(Revision tracking records)
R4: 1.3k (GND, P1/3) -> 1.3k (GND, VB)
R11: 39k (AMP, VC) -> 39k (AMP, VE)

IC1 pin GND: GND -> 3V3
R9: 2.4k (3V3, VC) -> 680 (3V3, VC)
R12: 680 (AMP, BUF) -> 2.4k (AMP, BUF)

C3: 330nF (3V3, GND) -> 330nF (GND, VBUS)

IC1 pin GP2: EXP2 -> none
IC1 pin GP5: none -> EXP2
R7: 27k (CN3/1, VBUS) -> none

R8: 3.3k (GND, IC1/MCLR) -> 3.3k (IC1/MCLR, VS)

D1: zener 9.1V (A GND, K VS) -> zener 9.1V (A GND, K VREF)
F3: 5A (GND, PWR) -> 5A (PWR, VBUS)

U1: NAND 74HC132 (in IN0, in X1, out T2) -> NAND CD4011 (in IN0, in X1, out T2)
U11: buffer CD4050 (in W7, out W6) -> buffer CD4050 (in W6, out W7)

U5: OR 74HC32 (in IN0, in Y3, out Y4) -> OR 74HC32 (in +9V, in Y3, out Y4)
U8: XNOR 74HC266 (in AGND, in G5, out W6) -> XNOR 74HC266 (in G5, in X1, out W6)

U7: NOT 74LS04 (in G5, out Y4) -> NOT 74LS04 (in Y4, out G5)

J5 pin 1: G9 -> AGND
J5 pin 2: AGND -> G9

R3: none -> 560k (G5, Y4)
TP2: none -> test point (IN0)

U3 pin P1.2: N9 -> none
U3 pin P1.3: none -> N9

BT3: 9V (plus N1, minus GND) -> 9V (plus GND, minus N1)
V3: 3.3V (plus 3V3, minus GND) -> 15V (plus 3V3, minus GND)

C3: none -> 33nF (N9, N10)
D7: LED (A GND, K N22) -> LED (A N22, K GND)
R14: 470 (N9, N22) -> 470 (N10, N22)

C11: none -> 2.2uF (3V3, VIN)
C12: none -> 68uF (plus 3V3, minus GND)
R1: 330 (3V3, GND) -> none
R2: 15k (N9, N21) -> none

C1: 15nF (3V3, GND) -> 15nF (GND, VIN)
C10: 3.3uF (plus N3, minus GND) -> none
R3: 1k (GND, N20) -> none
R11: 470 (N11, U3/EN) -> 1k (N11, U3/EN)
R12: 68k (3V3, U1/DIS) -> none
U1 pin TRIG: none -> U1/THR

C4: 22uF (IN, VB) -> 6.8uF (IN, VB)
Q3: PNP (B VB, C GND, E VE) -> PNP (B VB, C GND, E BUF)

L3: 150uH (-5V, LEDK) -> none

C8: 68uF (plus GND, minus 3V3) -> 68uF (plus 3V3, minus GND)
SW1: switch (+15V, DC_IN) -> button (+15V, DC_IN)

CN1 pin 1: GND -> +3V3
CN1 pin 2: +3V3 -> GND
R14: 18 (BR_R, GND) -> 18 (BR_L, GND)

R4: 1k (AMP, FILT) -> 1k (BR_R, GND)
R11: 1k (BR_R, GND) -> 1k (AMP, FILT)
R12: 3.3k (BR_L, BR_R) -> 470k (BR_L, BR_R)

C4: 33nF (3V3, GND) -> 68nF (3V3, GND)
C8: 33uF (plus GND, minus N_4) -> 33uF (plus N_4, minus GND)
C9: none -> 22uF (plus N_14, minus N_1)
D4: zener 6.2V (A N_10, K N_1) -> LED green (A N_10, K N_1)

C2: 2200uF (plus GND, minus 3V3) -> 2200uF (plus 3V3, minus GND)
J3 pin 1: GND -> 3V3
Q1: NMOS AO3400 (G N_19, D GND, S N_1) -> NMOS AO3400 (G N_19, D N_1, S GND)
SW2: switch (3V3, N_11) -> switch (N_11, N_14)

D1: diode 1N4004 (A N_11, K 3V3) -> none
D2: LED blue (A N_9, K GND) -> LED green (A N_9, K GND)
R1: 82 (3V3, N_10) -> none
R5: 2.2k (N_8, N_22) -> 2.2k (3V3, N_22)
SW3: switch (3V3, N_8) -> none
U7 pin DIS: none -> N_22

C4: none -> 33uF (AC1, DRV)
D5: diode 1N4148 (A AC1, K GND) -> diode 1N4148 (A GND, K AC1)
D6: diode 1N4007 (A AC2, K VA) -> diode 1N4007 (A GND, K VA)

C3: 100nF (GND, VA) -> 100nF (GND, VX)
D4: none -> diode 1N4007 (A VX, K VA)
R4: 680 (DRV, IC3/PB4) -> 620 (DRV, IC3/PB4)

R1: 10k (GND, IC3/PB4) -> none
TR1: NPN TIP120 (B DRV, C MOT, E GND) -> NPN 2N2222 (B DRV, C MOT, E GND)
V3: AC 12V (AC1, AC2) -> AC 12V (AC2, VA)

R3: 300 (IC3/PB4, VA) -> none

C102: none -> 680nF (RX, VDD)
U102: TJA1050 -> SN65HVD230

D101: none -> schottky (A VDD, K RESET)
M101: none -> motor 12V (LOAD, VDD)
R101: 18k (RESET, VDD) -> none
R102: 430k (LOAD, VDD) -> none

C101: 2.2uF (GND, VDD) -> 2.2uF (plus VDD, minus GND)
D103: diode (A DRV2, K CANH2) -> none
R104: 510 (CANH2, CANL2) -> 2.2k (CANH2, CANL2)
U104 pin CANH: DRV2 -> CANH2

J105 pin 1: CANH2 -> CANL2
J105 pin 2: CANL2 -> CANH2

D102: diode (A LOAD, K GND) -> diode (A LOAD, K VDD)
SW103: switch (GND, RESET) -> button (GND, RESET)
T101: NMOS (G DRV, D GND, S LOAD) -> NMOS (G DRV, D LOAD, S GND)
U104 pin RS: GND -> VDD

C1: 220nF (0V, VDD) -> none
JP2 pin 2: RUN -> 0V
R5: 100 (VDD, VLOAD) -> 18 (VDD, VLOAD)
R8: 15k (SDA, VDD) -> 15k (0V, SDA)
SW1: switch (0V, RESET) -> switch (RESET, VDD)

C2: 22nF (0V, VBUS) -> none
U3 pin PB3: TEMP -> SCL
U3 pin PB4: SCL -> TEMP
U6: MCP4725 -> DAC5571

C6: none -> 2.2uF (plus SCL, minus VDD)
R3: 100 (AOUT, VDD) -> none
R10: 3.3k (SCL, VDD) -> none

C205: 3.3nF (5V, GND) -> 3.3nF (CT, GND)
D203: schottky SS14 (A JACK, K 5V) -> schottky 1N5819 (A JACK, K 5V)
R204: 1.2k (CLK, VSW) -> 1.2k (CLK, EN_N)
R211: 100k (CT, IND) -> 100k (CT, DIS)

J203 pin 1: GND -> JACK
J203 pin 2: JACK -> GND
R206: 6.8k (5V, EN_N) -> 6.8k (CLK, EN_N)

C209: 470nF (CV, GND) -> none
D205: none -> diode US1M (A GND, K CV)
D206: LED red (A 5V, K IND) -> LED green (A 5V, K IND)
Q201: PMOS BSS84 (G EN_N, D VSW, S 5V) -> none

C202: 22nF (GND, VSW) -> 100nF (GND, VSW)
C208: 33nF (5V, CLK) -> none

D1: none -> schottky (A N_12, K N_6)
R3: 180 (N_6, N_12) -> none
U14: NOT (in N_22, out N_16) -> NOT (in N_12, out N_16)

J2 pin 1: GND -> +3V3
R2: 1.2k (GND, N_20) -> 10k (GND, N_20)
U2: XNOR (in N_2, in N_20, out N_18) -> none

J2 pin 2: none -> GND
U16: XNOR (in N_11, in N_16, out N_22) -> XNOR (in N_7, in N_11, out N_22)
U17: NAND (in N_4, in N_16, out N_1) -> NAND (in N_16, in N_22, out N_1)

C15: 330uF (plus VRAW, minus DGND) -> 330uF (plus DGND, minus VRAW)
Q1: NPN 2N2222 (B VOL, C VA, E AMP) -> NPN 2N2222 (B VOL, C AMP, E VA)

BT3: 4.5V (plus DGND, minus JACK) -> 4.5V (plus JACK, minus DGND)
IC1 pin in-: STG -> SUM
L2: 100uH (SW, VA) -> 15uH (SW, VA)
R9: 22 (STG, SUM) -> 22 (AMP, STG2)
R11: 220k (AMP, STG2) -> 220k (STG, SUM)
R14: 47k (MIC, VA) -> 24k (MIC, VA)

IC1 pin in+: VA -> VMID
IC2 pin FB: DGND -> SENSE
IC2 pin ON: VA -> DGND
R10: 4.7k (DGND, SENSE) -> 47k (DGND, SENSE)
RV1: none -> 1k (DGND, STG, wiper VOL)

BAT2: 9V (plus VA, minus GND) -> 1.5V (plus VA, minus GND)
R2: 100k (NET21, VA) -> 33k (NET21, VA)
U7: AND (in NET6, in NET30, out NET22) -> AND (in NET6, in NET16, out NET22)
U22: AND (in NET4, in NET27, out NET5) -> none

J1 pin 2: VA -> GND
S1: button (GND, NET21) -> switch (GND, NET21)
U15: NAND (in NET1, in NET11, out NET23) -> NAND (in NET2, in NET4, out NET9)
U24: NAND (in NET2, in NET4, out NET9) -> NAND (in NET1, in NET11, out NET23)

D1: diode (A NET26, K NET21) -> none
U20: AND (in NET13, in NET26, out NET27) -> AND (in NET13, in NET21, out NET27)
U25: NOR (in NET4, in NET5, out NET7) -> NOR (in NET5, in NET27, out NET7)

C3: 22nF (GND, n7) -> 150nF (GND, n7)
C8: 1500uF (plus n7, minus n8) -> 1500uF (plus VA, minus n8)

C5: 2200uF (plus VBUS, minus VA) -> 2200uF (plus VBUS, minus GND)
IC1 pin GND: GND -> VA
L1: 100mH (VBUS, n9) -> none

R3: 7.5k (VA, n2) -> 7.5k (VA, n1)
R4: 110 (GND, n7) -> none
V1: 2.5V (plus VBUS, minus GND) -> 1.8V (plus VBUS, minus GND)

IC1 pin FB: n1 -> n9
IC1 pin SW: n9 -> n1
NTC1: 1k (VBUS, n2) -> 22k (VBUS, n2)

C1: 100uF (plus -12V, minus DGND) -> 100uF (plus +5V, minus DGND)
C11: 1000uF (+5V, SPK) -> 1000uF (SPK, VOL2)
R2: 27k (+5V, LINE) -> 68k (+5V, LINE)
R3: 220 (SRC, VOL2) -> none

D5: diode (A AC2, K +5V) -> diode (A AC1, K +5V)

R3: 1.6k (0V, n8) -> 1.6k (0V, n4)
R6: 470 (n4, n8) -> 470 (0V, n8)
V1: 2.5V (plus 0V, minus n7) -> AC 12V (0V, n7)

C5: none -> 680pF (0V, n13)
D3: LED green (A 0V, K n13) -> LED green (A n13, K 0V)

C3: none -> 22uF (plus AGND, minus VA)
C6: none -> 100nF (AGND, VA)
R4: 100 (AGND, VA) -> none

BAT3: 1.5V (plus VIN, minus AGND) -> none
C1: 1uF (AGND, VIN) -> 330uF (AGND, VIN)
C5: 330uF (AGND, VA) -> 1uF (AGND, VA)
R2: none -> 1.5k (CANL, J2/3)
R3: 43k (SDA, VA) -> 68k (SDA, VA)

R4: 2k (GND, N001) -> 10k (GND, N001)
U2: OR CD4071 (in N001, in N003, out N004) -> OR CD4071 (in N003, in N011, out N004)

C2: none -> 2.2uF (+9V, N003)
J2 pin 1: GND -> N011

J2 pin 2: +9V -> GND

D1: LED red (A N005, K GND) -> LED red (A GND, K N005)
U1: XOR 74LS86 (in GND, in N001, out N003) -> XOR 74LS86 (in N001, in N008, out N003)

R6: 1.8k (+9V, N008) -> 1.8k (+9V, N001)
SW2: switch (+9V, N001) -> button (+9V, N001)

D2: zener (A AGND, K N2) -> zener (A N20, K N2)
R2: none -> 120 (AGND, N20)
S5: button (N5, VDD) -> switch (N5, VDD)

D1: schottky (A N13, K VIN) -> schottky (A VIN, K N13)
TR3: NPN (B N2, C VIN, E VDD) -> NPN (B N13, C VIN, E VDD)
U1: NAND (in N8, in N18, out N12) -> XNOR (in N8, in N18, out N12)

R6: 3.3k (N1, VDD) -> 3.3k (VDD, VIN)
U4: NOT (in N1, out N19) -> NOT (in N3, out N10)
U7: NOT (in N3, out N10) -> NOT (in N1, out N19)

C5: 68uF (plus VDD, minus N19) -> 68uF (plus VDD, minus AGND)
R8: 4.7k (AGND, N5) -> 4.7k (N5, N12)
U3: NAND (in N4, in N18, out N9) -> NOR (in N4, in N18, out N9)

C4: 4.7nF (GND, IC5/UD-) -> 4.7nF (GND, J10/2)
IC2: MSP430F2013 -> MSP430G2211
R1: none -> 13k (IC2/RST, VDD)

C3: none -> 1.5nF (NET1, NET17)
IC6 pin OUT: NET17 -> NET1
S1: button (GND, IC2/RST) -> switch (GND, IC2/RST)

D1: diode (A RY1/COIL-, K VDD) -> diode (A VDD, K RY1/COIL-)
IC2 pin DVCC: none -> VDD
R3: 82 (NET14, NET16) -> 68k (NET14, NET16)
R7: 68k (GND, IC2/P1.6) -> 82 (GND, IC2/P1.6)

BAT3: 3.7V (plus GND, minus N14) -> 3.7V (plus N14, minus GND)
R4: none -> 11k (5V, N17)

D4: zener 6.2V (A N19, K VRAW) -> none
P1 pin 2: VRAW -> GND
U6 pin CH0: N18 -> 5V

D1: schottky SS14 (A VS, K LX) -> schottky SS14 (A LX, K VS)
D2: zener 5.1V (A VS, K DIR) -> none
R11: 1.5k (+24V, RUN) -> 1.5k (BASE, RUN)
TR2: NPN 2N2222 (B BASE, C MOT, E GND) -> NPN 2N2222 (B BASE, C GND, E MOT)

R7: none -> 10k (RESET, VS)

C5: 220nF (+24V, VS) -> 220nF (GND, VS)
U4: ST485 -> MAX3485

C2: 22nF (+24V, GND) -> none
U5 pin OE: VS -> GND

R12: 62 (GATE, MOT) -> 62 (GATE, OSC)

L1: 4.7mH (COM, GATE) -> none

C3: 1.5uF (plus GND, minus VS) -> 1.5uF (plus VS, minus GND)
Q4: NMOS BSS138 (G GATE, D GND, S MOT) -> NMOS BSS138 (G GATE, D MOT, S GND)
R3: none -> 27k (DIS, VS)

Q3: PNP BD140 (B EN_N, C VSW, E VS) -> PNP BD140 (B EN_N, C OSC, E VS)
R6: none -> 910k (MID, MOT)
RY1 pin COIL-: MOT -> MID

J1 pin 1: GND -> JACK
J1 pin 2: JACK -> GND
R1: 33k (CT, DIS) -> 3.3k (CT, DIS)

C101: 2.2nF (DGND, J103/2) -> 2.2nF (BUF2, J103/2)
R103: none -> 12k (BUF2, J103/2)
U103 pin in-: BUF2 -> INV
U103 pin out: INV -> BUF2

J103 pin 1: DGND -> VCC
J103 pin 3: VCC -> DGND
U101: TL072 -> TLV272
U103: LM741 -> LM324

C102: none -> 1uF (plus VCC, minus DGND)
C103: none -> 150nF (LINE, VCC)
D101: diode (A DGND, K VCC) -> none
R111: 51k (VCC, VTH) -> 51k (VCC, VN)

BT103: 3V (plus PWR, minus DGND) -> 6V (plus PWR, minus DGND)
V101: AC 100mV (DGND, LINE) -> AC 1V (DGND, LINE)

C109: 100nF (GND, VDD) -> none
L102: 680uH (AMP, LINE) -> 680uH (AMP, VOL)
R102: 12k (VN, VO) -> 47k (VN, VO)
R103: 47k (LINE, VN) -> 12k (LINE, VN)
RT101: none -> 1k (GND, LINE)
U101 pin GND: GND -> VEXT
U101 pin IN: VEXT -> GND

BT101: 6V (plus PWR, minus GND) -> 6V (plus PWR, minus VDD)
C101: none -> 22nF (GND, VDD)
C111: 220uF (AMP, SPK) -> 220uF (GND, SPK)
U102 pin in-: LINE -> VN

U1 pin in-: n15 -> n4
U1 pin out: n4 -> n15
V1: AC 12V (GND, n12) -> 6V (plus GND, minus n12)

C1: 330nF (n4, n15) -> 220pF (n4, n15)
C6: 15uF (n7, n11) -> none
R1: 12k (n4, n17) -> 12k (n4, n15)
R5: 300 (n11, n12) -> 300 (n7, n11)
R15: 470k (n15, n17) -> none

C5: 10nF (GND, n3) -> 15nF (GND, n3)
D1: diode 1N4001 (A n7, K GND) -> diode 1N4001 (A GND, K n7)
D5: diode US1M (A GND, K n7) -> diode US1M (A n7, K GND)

> **Exercise goal**:
Of the entries above, transcribe exactly those lines that fall between the line containing "U1 pin TRIG: none -> U1/THR" and the line containing "CN1 pin 1: GND -> +3V3", together with those two lines.

> **Exercise result**:
U1 pin TRIG: none -> U1/THR

C4: 22uF (IN, VB) -> 6.8uF (IN, VB)
Q3: PNP (B VB, C GND, E VE) -> PNP (B VB, C GND, E BUF)

L3: 150uH (-5V, LEDK) -> none

C8: 68uF (plus GND, minus 3V3) -> 68uF (plus 3V3, minus GND)
SW1: switch (+15V, DC_IN) -> button (+15V, DC_IN)

CN1 pin 1: GND -> +3V3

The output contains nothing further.